◆ Request:
Take the entries below and reproduce exactly the portion that begins at the line containing "window: (43, 35) -> (369, 206), moved" and ends at the line containing "window: (60, 270) -> (158, 474), removed", keeping both ends, dropping pictures, and adding nothing else.

◆ Data to examine:
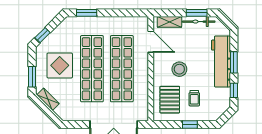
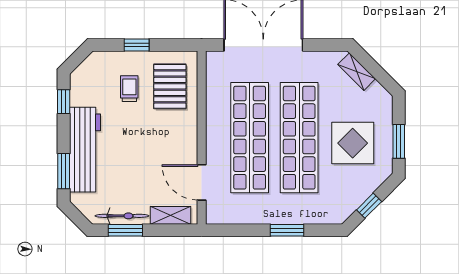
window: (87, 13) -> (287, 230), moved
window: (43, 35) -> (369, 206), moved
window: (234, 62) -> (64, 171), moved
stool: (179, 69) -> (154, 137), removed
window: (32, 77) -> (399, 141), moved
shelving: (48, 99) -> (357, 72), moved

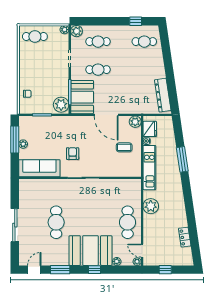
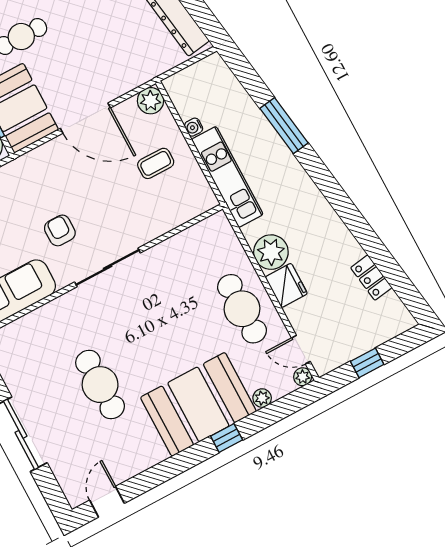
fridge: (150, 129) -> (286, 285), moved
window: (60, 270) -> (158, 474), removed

==

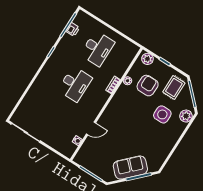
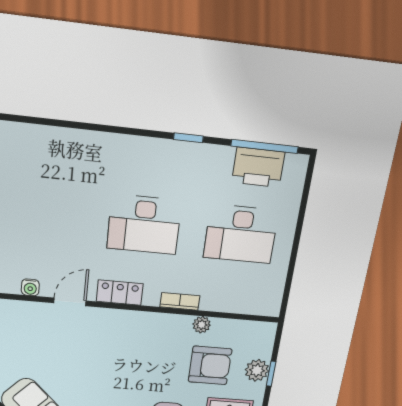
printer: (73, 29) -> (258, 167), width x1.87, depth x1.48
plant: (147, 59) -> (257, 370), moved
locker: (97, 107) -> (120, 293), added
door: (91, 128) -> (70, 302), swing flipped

...

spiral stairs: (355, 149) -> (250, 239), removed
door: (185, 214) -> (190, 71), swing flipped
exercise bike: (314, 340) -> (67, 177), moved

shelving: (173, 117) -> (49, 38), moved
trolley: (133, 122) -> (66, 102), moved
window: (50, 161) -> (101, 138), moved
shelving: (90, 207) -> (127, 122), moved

◆ Task response:
window: (43, 35) -> (369, 206), moved
window: (234, 62) -> (64, 171), moved
stool: (179, 69) -> (154, 137), removed
window: (32, 77) -> (399, 141), moved
shelving: (48, 99) -> (357, 72), moved

fridge: (150, 129) -> (286, 285), moved
window: (60, 270) -> (158, 474), removed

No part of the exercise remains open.